§ WORK ORDER: No pictures in the copy. Write out the listing below exactly.

[Start of section]

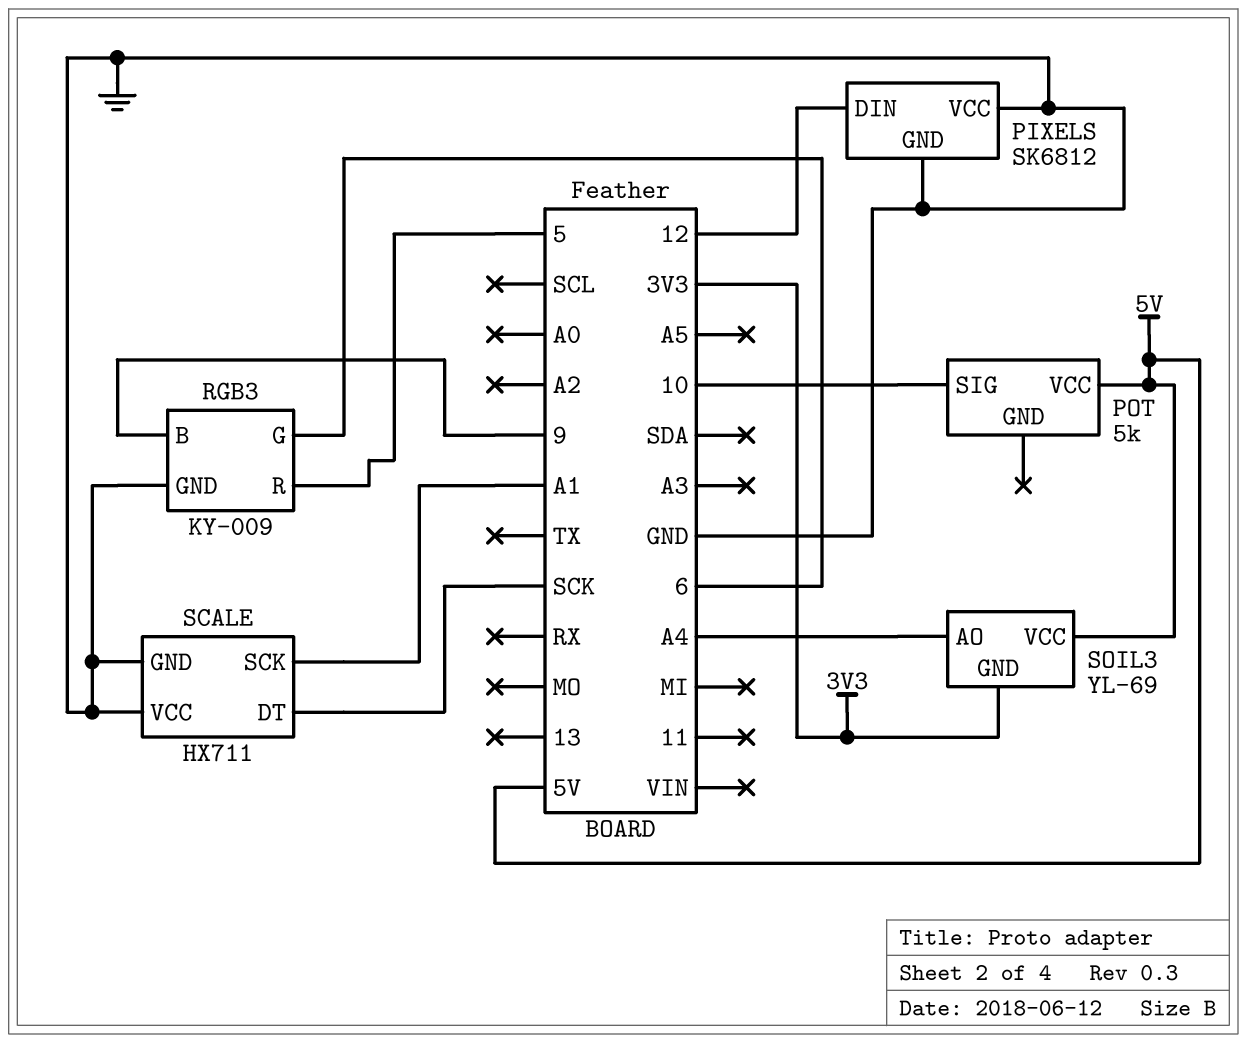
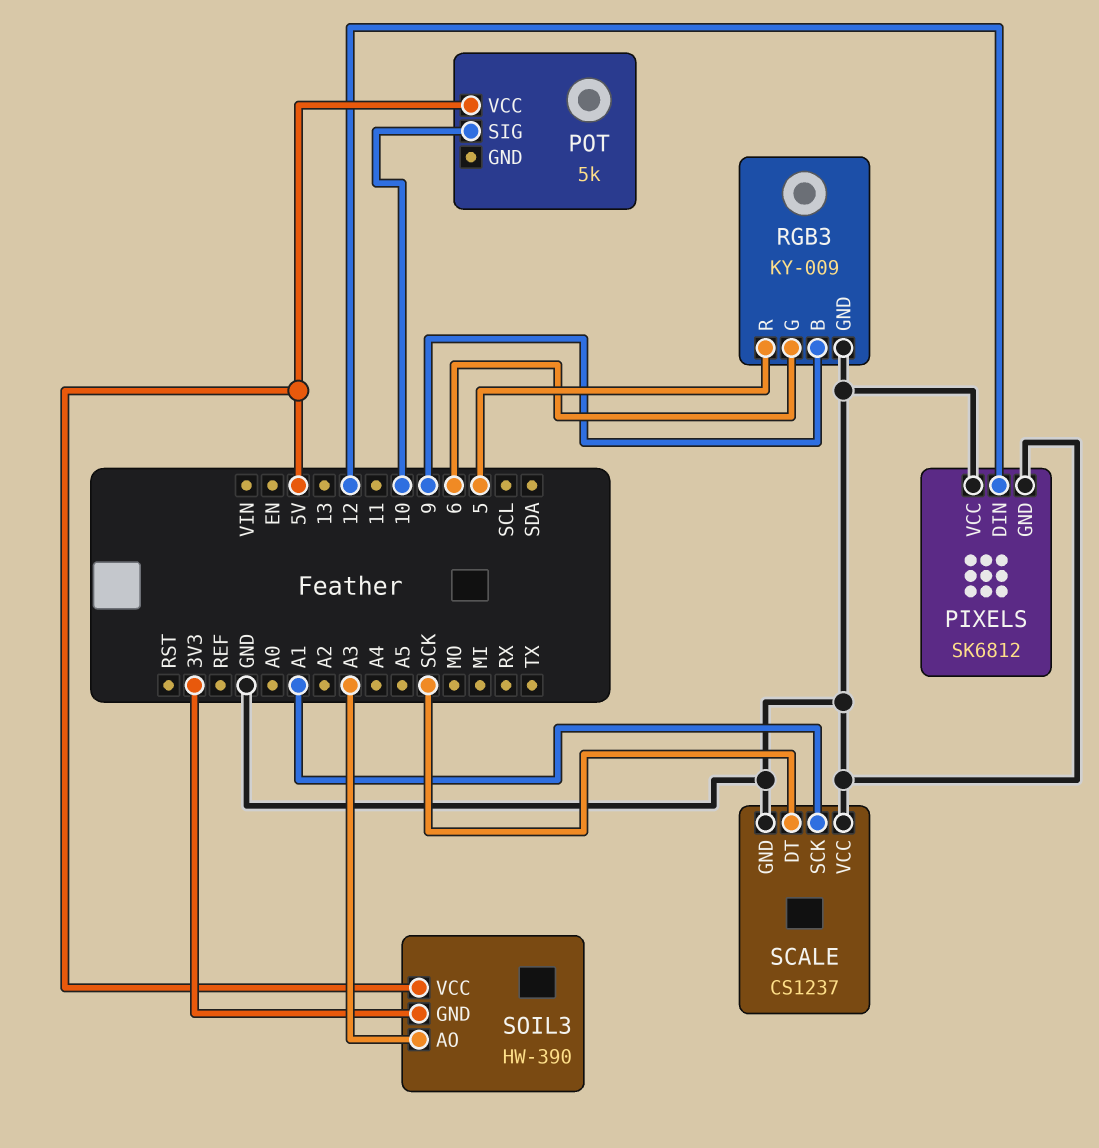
SCALE: HX711 -> CS1237
SOIL3: YL-69 -> HW-390
SOIL3 pin AO: A4 -> A3

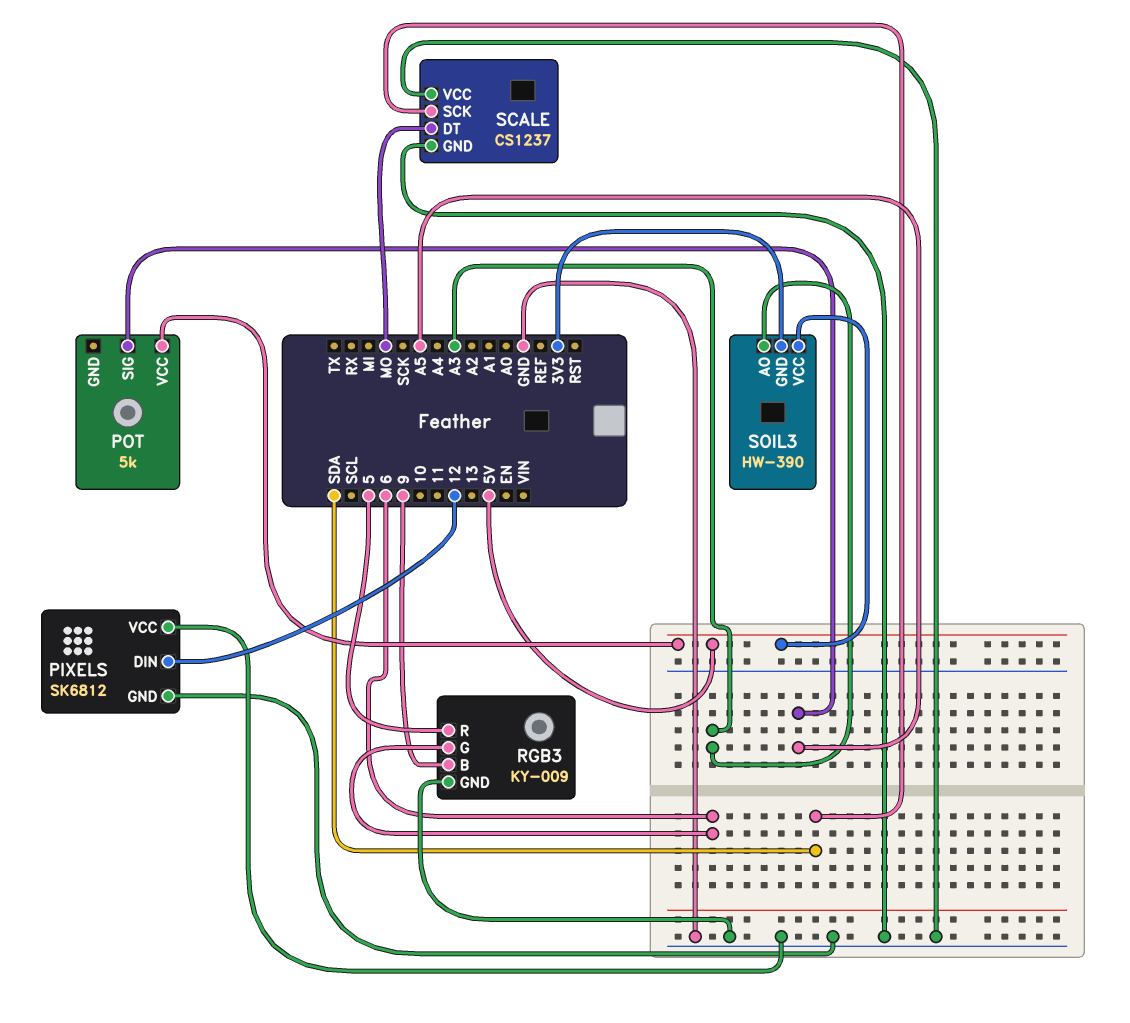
POT pin SIG: 10 -> A5
SCALE pin DT: SCK -> MO
SCALE pin SCK: A1 -> SDA

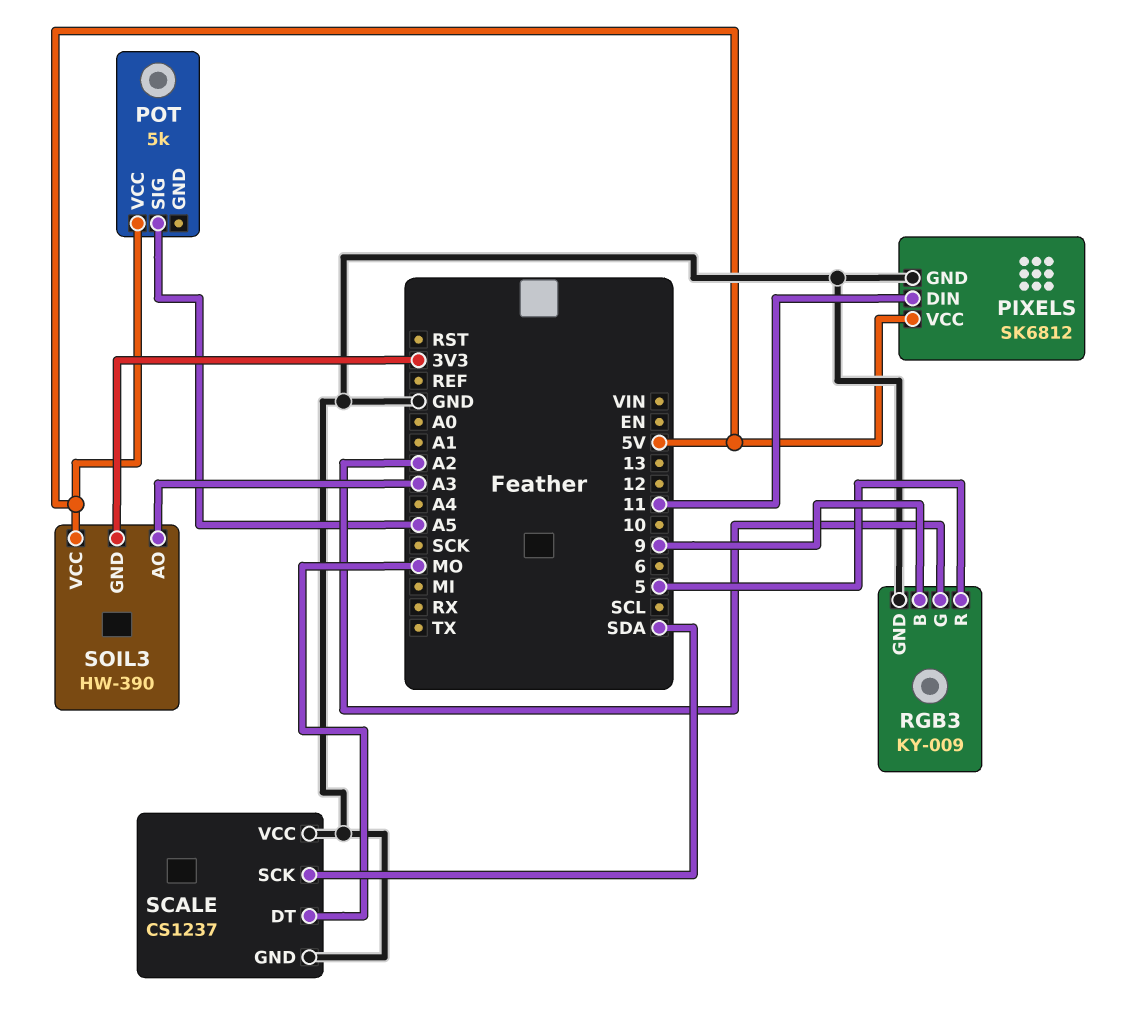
PIXELS pin DIN: 12 -> 11
PIXELS pin VCC: GND -> 5V
RGB3 pin G: 6 -> A2

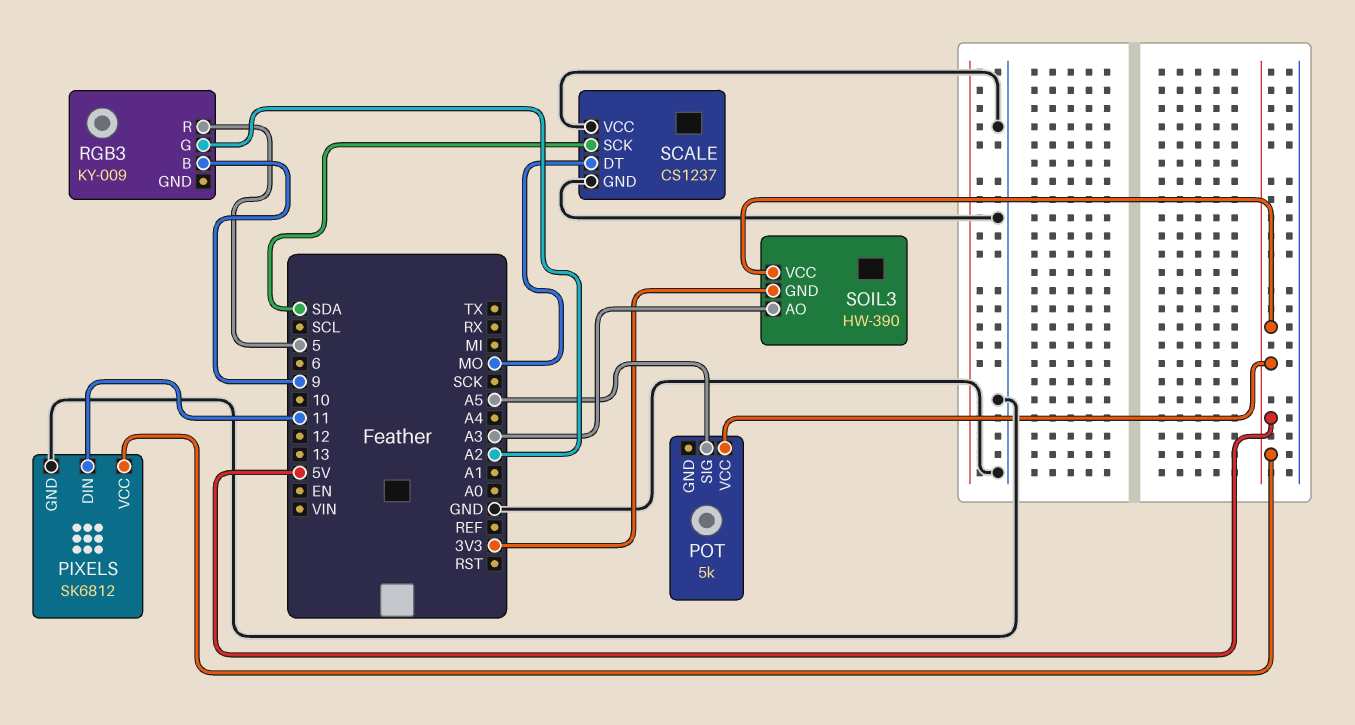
RGB3 pin GND: GND -> none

[End of section]

§ TASK RESULT:
SCALE: HX711 -> CS1237
SOIL3: YL-69 -> HW-390
SOIL3 pin AO: A4 -> A3

POT pin SIG: 10 -> A5
SCALE pin DT: SCK -> MO
SCALE pin SCK: A1 -> SDA

PIXELS pin DIN: 12 -> 11
PIXELS pin VCC: GND -> 5V
RGB3 pin G: 6 -> A2

RGB3 pin GND: GND -> none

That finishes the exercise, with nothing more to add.